**Supplied information:**
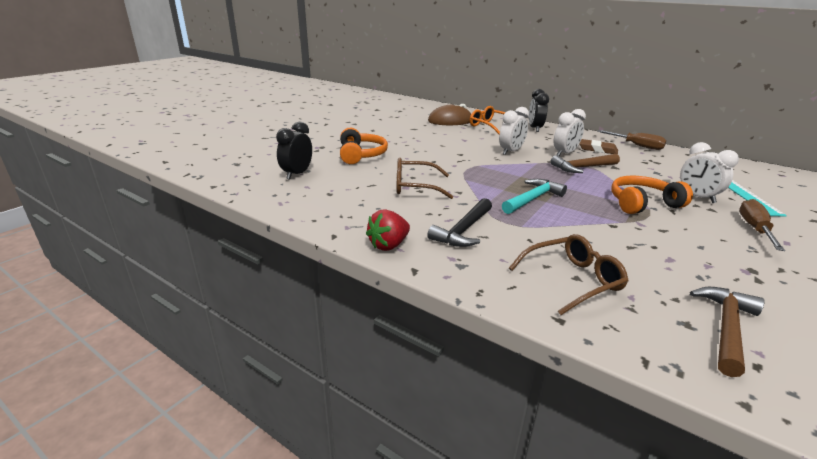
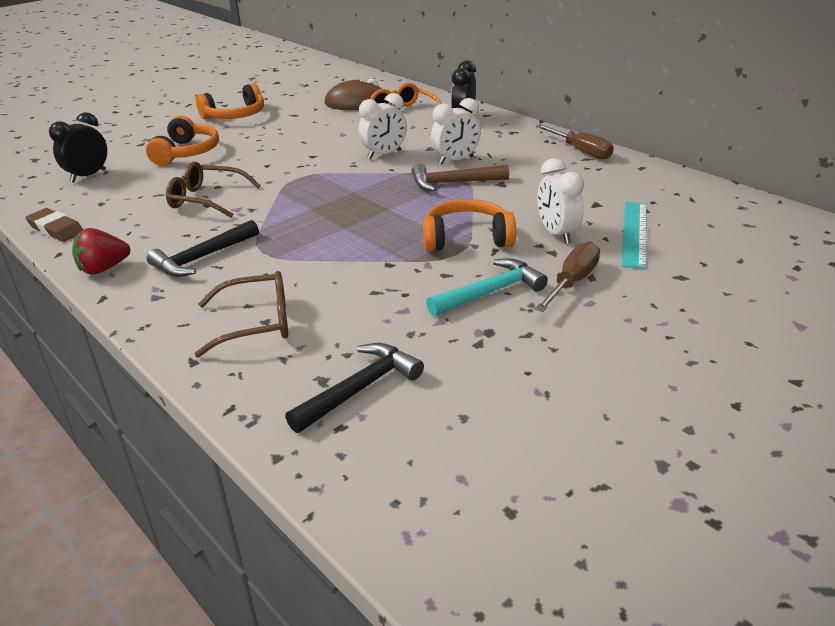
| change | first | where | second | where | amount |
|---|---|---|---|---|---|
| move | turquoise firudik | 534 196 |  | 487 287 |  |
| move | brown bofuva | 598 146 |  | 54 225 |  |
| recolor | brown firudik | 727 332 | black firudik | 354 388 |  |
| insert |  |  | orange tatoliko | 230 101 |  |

**What you have to do:**
Return the material above verbatim, minus the pictures.

**Response:**
| change | first | where | second | where | amount |
|---|---|---|---|---|---|
| move | turquoise firudik | 534 196 |  | 487 287 |  |
| move | brown bofuva | 598 146 |  | 54 225 |  |
| recolor | brown firudik | 727 332 | black firudik | 354 388 |  |
| insert |  |  | orange tatoliko | 230 101 |  |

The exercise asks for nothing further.